Work item - If pictures appear in the lines below, skip them and copy exactly the lines from the one containing "Someone carried the Muffin" through the one containing "Someone scaled the Kochtopf", and nothing else.

Record excerpts -
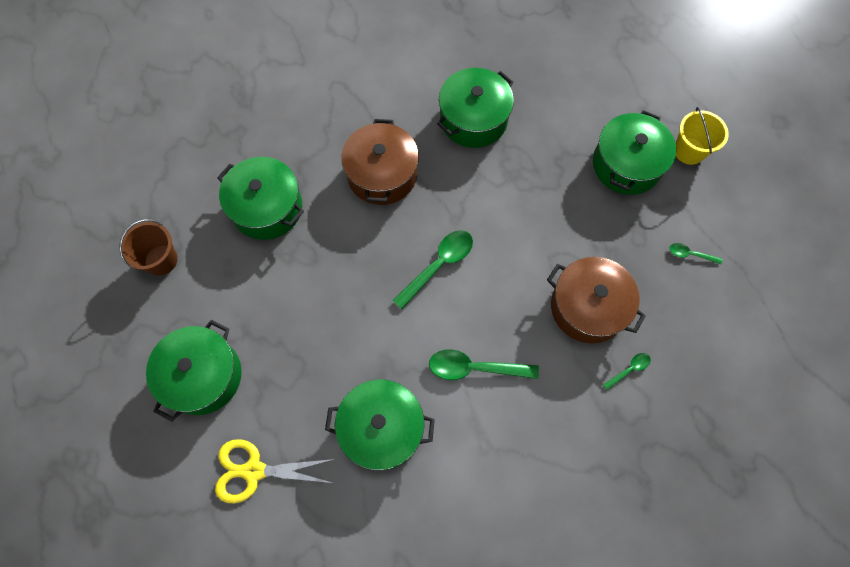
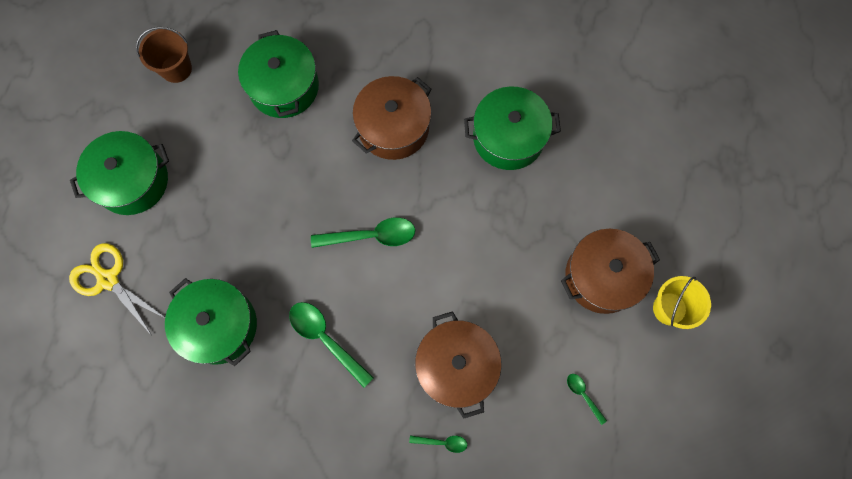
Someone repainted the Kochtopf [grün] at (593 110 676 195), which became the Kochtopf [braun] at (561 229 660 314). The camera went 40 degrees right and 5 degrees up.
...
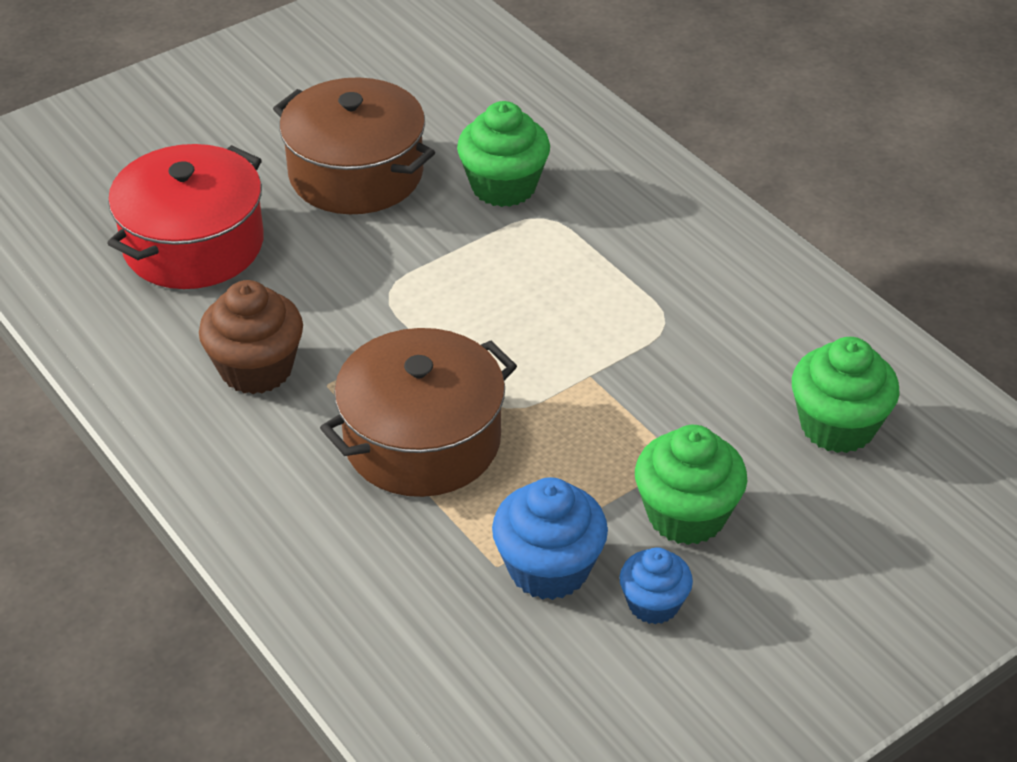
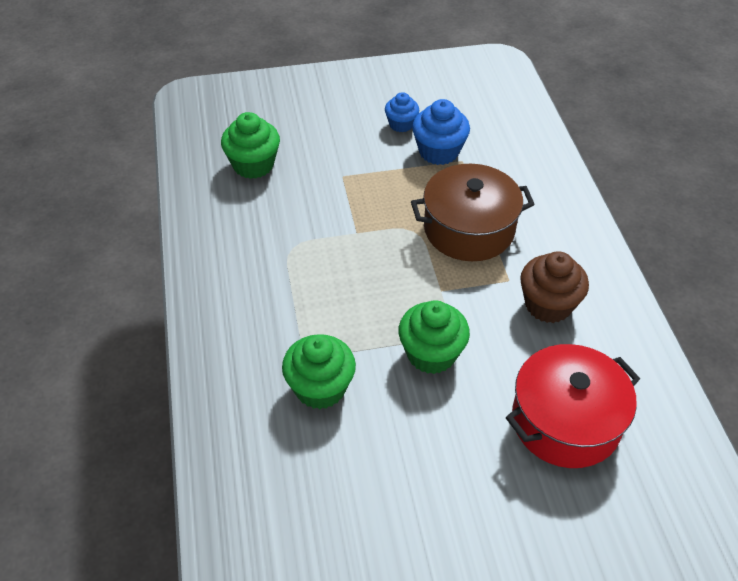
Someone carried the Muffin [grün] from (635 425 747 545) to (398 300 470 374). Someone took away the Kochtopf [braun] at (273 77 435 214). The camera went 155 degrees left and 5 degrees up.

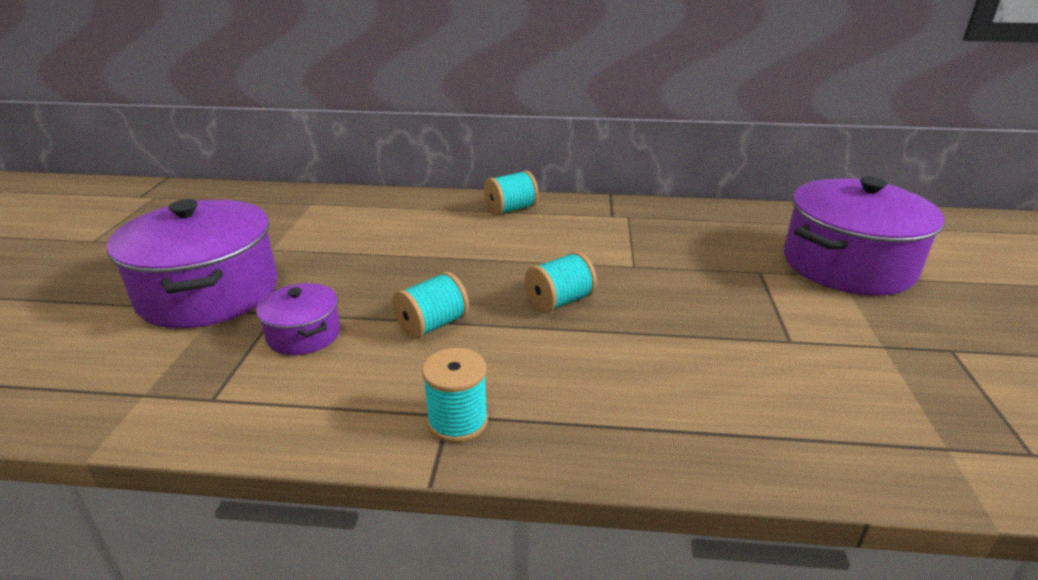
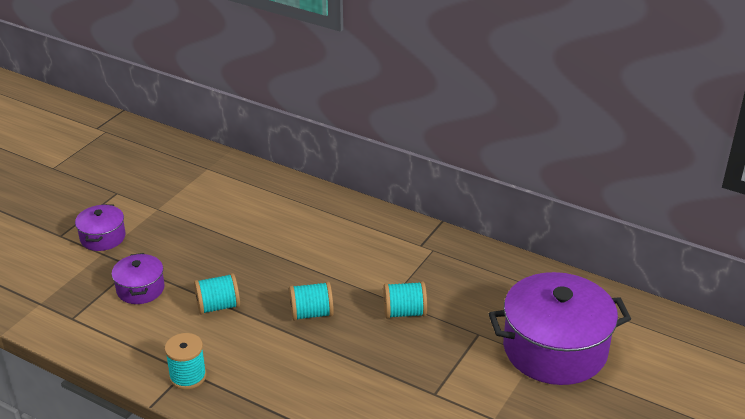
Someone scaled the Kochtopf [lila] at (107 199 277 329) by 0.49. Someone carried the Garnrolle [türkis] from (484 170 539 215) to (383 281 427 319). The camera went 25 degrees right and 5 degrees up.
--
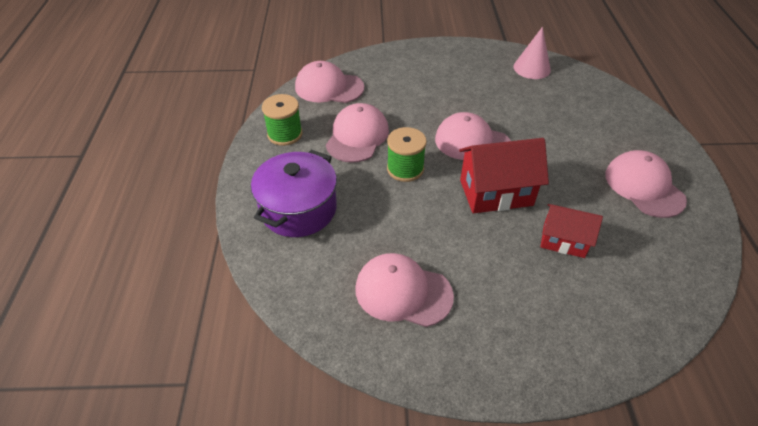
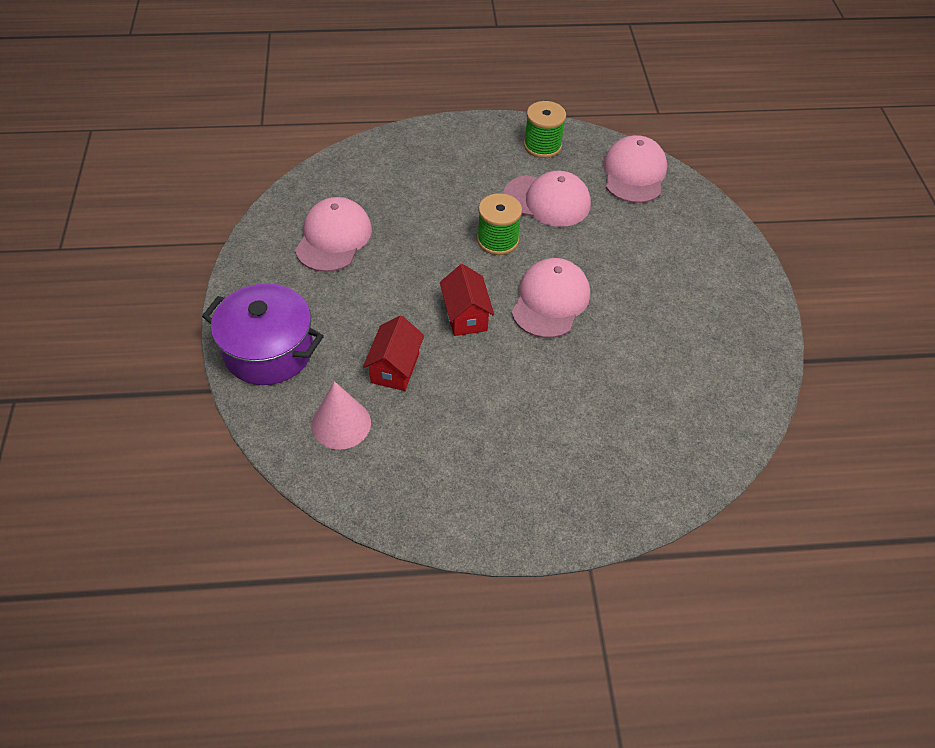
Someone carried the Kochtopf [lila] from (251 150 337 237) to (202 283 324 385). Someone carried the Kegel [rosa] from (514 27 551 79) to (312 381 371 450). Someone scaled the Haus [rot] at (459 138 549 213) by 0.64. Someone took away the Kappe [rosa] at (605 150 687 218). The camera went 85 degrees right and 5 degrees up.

Task answer -
Someone carried the Muffin [grün] from (635 425 747 545) to (398 300 470 374). Someone took away the Kochtopf [braun] at (273 77 435 214). The camera went 155 degrees left and 5 degrees up.

Someone scaled the Kochtopf [lila] at (107 199 277 329) by 0.49. Someone carried the Garnrolle [türkis] from (484 170 539 215) to (383 281 427 319). The camera went 25 degrees right and 5 degrees up.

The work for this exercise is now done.